Retype each of the lines below exactly as it appears.

##### DATA IN THIS EXERCISE

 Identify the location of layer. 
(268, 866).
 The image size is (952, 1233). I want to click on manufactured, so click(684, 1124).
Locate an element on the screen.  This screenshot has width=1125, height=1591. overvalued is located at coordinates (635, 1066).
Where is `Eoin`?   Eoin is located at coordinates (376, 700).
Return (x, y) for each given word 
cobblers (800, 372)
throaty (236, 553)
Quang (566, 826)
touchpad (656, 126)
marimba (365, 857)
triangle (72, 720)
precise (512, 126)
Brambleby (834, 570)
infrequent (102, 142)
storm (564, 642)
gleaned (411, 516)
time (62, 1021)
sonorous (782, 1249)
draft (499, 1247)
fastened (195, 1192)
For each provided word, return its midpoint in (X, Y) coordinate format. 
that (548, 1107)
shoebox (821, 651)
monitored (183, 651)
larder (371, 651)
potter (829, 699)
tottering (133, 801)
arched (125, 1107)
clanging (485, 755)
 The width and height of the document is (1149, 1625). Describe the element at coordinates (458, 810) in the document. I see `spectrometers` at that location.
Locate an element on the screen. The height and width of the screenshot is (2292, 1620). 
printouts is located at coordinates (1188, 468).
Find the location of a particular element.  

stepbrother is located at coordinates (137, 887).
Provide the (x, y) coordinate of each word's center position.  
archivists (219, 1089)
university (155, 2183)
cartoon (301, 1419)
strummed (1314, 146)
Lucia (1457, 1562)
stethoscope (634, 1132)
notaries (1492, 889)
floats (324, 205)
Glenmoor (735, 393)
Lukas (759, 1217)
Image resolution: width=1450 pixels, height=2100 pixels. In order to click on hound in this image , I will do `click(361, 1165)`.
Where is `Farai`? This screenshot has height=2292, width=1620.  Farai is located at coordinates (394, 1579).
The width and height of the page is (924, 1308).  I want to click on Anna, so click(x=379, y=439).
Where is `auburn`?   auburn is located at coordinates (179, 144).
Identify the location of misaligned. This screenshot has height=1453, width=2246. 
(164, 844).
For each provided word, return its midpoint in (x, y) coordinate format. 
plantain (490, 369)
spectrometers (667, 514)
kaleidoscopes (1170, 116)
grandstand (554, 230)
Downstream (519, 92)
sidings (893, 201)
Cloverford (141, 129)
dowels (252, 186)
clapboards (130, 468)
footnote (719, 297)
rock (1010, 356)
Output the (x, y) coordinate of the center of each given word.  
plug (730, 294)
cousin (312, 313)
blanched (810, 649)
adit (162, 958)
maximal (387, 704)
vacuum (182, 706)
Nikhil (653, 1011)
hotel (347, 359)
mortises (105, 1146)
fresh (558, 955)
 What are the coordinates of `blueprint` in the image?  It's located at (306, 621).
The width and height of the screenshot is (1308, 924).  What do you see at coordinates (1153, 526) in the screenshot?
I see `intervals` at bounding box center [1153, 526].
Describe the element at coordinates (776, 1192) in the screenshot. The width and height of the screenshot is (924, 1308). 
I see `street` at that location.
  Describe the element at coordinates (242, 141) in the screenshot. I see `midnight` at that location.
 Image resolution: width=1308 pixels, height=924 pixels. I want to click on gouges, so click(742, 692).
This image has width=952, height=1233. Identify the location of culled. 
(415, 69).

##########

### OUTPUT OF THE TASK
 Identify the location of layer. 
(268, 866).
 The image size is (952, 1233). I want to click on manufactured, so click(684, 1124).
Locate an element on the screen.  This screenshot has width=1125, height=1591. overvalued is located at coordinates (635, 1066).
Where is `Eoin`?   Eoin is located at coordinates (376, 700).
Return (x, y) for each given word 
cobblers (800, 372)
throaty (236, 553)
Quang (566, 826)
touchpad (656, 126)
marimba (365, 857)
triangle (72, 720)
precise (512, 126)
Brambleby (834, 570)
infrequent (102, 142)
storm (564, 642)
gleaned (411, 516)
time (62, 1021)
sonorous (782, 1249)
draft (499, 1247)
fastened (195, 1192)
For each provided word, return its midpoint in (X, Y) coordinate format. 
that (548, 1107)
shoebox (821, 651)
monitored (183, 651)
larder (371, 651)
potter (829, 699)
tottering (133, 801)
arched (125, 1107)
clanging (485, 755)
 The width and height of the document is (1149, 1625). Describe the element at coordinates (458, 810) in the document. I see `spectrometers` at that location.
Locate an element on the screen. The height and width of the screenshot is (2292, 1620). 
printouts is located at coordinates (1188, 468).
Find the location of a particular element.  

stepbrother is located at coordinates (137, 887).
Provide the (x, y) coordinate of each word's center position.  
archivists (219, 1089)
university (155, 2183)
cartoon (301, 1419)
strummed (1314, 146)
Lucia (1457, 1562)
stethoscope (634, 1132)
notaries (1492, 889)
floats (324, 205)
Glenmoor (735, 393)
Lukas (759, 1217)
Image resolution: width=1450 pixels, height=2100 pixels. In order to click on hound in this image , I will do `click(361, 1165)`.
Where is `Farai`? This screenshot has height=2292, width=1620.  Farai is located at coordinates (394, 1579).
The width and height of the page is (924, 1308).  I want to click on Anna, so click(x=379, y=439).
Where is `auburn`?   auburn is located at coordinates (179, 144).
Identify the location of misaligned. This screenshot has height=1453, width=2246. 
(164, 844).
For each provided word, return its midpoint in (x, y) coordinate format. 
plantain (490, 369)
spectrometers (667, 514)
kaleidoscopes (1170, 116)
grandstand (554, 230)
Downstream (519, 92)
sidings (893, 201)
Cloverford (141, 129)
dowels (252, 186)
clapboards (130, 468)
footnote (719, 297)
rock (1010, 356)
Output the (x, y) coordinate of the center of each given word.  
plug (730, 294)
cousin (312, 313)
blanched (810, 649)
adit (162, 958)
maximal (387, 704)
vacuum (182, 706)
Nikhil (653, 1011)
hotel (347, 359)
mortises (105, 1146)
fresh (558, 955)
 What are the coordinates of `blueprint` in the image?  It's located at (306, 621).
The width and height of the screenshot is (1308, 924).  What do you see at coordinates (1153, 526) in the screenshot?
I see `intervals` at bounding box center [1153, 526].
Describe the element at coordinates (776, 1192) in the screenshot. The width and height of the screenshot is (924, 1308). 
I see `street` at that location.
  Describe the element at coordinates (242, 141) in the screenshot. I see `midnight` at that location.
 Image resolution: width=1308 pixels, height=924 pixels. I want to click on gouges, so click(742, 692).
This image has width=952, height=1233. Identify the location of culled. 
(415, 69).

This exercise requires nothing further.